### Coordinate-based change data

━━━━━━━━━━

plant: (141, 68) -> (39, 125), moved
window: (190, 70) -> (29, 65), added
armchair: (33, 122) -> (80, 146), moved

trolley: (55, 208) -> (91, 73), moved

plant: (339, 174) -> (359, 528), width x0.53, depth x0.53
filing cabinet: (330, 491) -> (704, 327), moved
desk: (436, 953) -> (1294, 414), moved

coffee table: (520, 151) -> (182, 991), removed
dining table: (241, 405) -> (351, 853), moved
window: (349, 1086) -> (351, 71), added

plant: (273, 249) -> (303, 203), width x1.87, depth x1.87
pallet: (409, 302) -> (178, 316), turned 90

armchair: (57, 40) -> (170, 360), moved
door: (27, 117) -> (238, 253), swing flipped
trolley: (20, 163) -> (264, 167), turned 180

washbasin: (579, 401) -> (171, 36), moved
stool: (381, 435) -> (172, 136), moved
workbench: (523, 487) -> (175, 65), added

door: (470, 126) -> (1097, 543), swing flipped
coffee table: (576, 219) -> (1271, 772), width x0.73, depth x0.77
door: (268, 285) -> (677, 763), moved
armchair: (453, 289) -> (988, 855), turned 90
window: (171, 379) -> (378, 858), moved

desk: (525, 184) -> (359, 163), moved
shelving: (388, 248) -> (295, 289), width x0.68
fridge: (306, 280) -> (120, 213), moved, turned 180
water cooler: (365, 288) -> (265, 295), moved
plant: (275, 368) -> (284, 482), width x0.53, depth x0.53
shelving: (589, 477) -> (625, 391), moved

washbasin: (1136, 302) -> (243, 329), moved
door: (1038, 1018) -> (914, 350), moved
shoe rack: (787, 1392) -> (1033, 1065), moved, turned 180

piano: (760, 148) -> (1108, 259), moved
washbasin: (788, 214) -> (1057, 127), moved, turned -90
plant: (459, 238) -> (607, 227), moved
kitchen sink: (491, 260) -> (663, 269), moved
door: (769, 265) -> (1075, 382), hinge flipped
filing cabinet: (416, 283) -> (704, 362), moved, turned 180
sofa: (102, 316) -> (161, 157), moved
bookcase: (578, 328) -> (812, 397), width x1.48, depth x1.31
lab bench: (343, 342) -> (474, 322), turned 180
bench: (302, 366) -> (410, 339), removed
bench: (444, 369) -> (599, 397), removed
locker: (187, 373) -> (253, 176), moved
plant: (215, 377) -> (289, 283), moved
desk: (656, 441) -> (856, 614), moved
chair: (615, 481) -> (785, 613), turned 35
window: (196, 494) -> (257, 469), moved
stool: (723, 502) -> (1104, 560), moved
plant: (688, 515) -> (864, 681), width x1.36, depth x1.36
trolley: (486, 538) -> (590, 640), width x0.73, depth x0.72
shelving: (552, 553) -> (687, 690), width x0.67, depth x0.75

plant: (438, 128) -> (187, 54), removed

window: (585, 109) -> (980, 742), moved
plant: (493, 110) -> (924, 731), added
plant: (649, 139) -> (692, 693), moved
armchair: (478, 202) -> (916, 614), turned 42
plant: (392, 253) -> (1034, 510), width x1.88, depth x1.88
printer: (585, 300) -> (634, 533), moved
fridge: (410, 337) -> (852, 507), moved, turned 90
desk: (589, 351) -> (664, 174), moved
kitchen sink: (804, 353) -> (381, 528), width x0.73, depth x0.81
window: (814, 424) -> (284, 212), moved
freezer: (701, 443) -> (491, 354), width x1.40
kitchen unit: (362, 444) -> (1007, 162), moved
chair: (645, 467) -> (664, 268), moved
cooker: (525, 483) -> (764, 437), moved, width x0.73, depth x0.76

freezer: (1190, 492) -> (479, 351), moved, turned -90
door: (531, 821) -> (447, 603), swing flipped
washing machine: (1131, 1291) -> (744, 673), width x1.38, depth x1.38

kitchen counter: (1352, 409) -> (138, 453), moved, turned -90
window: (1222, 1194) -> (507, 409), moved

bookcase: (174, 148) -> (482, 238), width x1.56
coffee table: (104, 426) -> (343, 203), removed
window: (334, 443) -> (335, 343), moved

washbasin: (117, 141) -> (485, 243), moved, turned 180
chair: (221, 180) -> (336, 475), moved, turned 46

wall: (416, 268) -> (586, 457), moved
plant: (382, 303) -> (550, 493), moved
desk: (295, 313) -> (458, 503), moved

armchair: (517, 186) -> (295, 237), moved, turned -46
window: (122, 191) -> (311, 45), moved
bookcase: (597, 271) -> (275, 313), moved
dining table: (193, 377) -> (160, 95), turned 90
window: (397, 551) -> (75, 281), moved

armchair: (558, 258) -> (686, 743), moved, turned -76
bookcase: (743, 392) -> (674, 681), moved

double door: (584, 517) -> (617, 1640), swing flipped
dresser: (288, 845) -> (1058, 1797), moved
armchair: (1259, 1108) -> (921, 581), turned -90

━━━━━━━━━━

Without leaving anything out, repeat the data exactly.

### Answer section
plant: (141, 68) -> (39, 125), moved
window: (190, 70) -> (29, 65), added
armchair: (33, 122) -> (80, 146), moved

trolley: (55, 208) -> (91, 73), moved

plant: (339, 174) -> (359, 528), width x0.53, depth x0.53
filing cabinet: (330, 491) -> (704, 327), moved
desk: (436, 953) -> (1294, 414), moved

coffee table: (520, 151) -> (182, 991), removed
dining table: (241, 405) -> (351, 853), moved
window: (349, 1086) -> (351, 71), added

plant: (273, 249) -> (303, 203), width x1.87, depth x1.87
pallet: (409, 302) -> (178, 316), turned 90

armchair: (57, 40) -> (170, 360), moved
door: (27, 117) -> (238, 253), swing flipped
trolley: (20, 163) -> (264, 167), turned 180

washbasin: (579, 401) -> (171, 36), moved
stool: (381, 435) -> (172, 136), moved
workbench: (523, 487) -> (175, 65), added

door: (470, 126) -> (1097, 543), swing flipped
coffee table: (576, 219) -> (1271, 772), width x0.73, depth x0.77
door: (268, 285) -> (677, 763), moved
armchair: (453, 289) -> (988, 855), turned 90
window: (171, 379) -> (378, 858), moved

desk: (525, 184) -> (359, 163), moved
shelving: (388, 248) -> (295, 289), width x0.68
fridge: (306, 280) -> (120, 213), moved, turned 180
water cooler: (365, 288) -> (265, 295), moved
plant: (275, 368) -> (284, 482), width x0.53, depth x0.53
shelving: (589, 477) -> (625, 391), moved

washbasin: (1136, 302) -> (243, 329), moved
door: (1038, 1018) -> (914, 350), moved
shoe rack: (787, 1392) -> (1033, 1065), moved, turned 180

piano: (760, 148) -> (1108, 259), moved
washbasin: (788, 214) -> (1057, 127), moved, turned -90
plant: (459, 238) -> (607, 227), moved
kitchen sink: (491, 260) -> (663, 269), moved
door: (769, 265) -> (1075, 382), hinge flipped
filing cabinet: (416, 283) -> (704, 362), moved, turned 180
sofa: (102, 316) -> (161, 157), moved
bookcase: (578, 328) -> (812, 397), width x1.48, depth x1.31
lab bench: (343, 342) -> (474, 322), turned 180
bench: (302, 366) -> (410, 339), removed
bench: (444, 369) -> (599, 397), removed
locker: (187, 373) -> (253, 176), moved
plant: (215, 377) -> (289, 283), moved
desk: (656, 441) -> (856, 614), moved
chair: (615, 481) -> (785, 613), turned 35
window: (196, 494) -> (257, 469), moved
stool: (723, 502) -> (1104, 560), moved
plant: (688, 515) -> (864, 681), width x1.36, depth x1.36
trolley: (486, 538) -> (590, 640), width x0.73, depth x0.72
shelving: (552, 553) -> (687, 690), width x0.67, depth x0.75

plant: (438, 128) -> (187, 54), removed

window: (585, 109) -> (980, 742), moved
plant: (493, 110) -> (924, 731), added
plant: (649, 139) -> (692, 693), moved
armchair: (478, 202) -> (916, 614), turned 42
plant: (392, 253) -> (1034, 510), width x1.88, depth x1.88
printer: (585, 300) -> (634, 533), moved
fridge: (410, 337) -> (852, 507), moved, turned 90
desk: (589, 351) -> (664, 174), moved
kitchen sink: (804, 353) -> (381, 528), width x0.73, depth x0.81
window: (814, 424) -> (284, 212), moved
freezer: (701, 443) -> (491, 354), width x1.40
kitchen unit: (362, 444) -> (1007, 162), moved
chair: (645, 467) -> (664, 268), moved
cooker: (525, 483) -> (764, 437), moved, width x0.73, depth x0.76

freezer: (1190, 492) -> (479, 351), moved, turned -90
door: (531, 821) -> (447, 603), swing flipped
washing machine: (1131, 1291) -> (744, 673), width x1.38, depth x1.38

kitchen counter: (1352, 409) -> (138, 453), moved, turned -90
window: (1222, 1194) -> (507, 409), moved

bookcase: (174, 148) -> (482, 238), width x1.56
coffee table: (104, 426) -> (343, 203), removed
window: (334, 443) -> (335, 343), moved

washbasin: (117, 141) -> (485, 243), moved, turned 180
chair: (221, 180) -> (336, 475), moved, turned 46

wall: (416, 268) -> (586, 457), moved
plant: (382, 303) -> (550, 493), moved
desk: (295, 313) -> (458, 503), moved

armchair: (517, 186) -> (295, 237), moved, turned -46
window: (122, 191) -> (311, 45), moved
bookcase: (597, 271) -> (275, 313), moved
dining table: (193, 377) -> (160, 95), turned 90
window: (397, 551) -> (75, 281), moved

armchair: (558, 258) -> (686, 743), moved, turned -76
bookcase: (743, 392) -> (674, 681), moved

double door: (584, 517) -> (617, 1640), swing flipped
dresser: (288, 845) -> (1058, 1797), moved
armchair: (1259, 1108) -> (921, 581), turned -90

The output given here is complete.